**TASK TO CARRY OUT:** Repeat every line of the data exactly, but not the pictures.

MATERIAL PROVIDED START

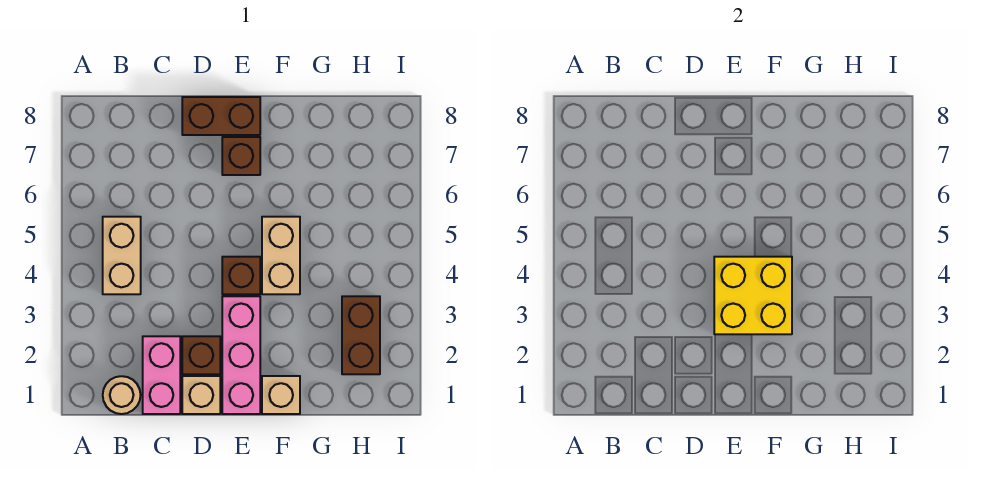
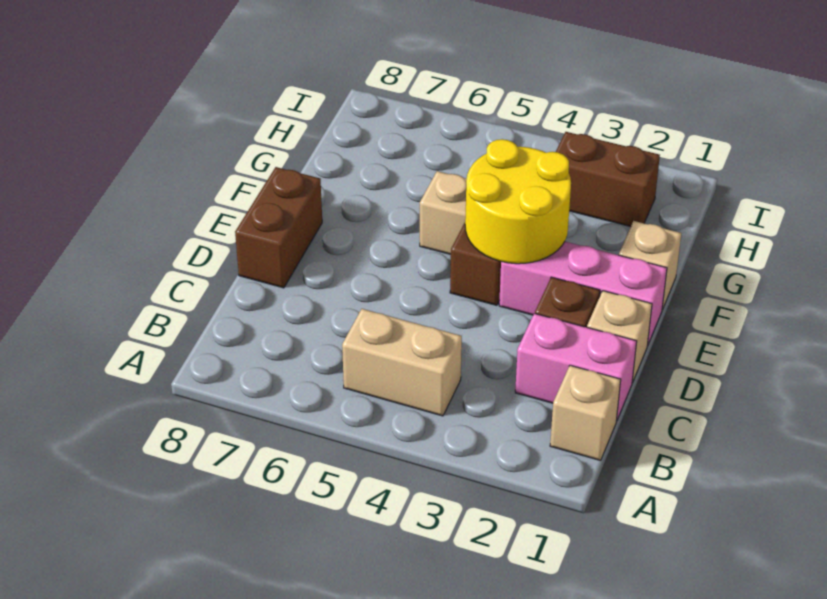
tan round brick B1 level 1 -> tan brick B1 level 1
yellow brick E3:F4 level 2 -> yellow round brick E3:F4 level 2
brown brick E7 level 1 -> none

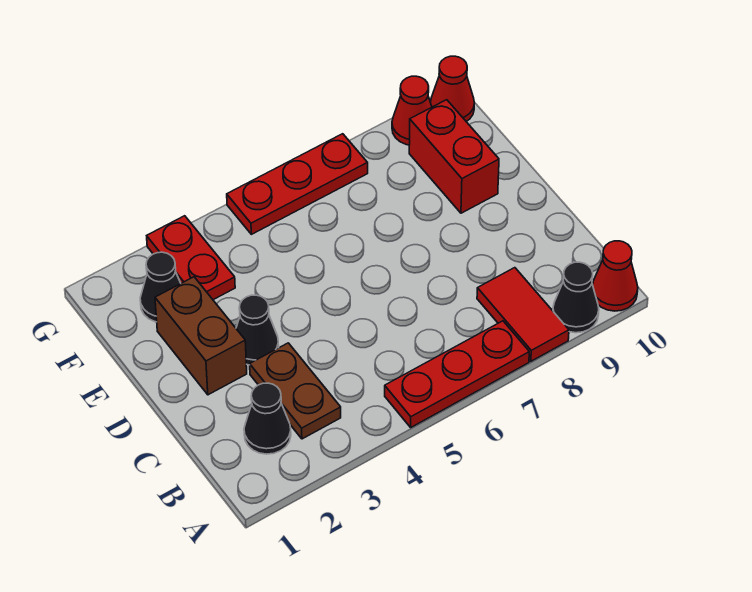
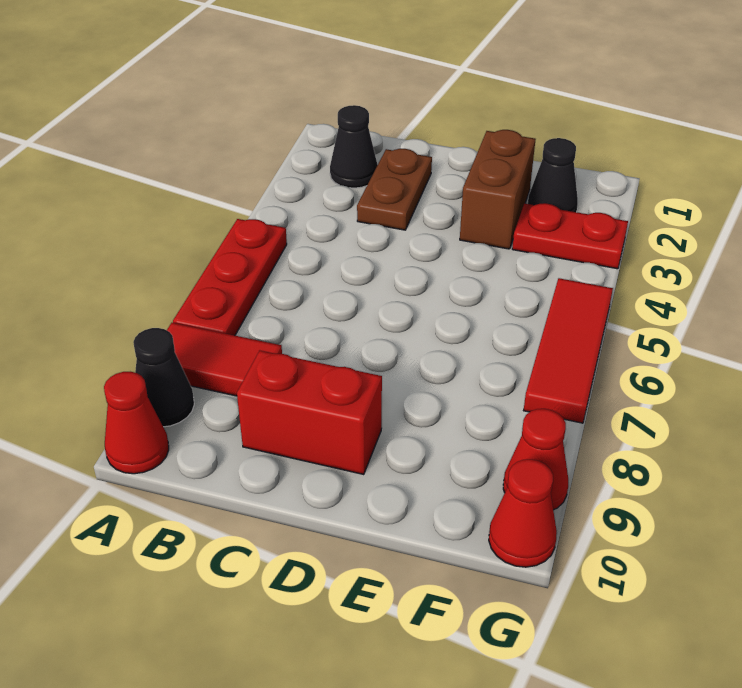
brown plate B3:C3 level 1 -> brown plate C2:C3 level 1
brown brick D2:E2 level 1 -> brown brick E2:E3 level 1
black cone D3 level 1 -> none
red brick E9:F9 level 1 -> red brick C9:D9 level 1
red plate G5:G7 level 1 -> red tile G5:G7 level 1

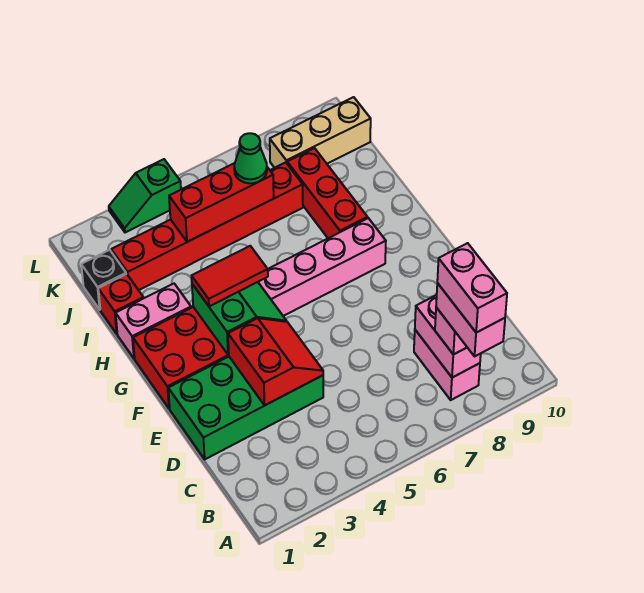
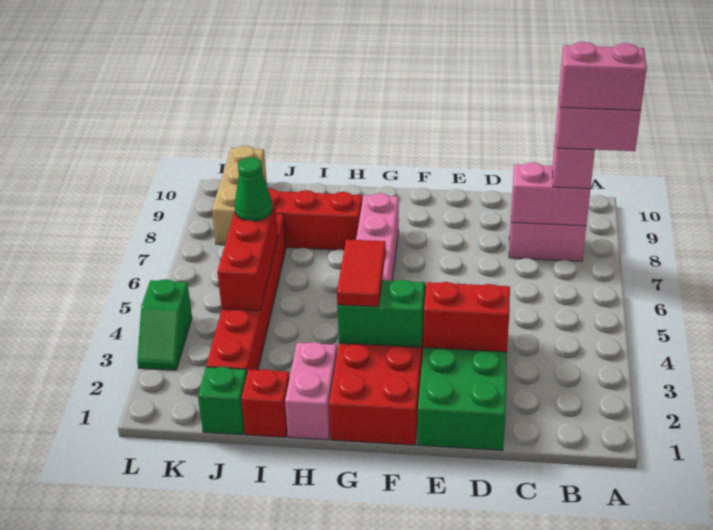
black brick J1 level 1 -> green brick J1 level 1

MATERIAL PROVIDED END

**EXERCISE RESPONSE:**
tan round brick B1 level 1 -> tan brick B1 level 1
yellow brick E3:F4 level 2 -> yellow round brick E3:F4 level 2
brown brick E7 level 1 -> none

brown plate B3:C3 level 1 -> brown plate C2:C3 level 1
brown brick D2:E2 level 1 -> brown brick E2:E3 level 1
black cone D3 level 1 -> none
red brick E9:F9 level 1 -> red brick C9:D9 level 1
red plate G5:G7 level 1 -> red tile G5:G7 level 1

black brick J1 level 1 -> green brick J1 level 1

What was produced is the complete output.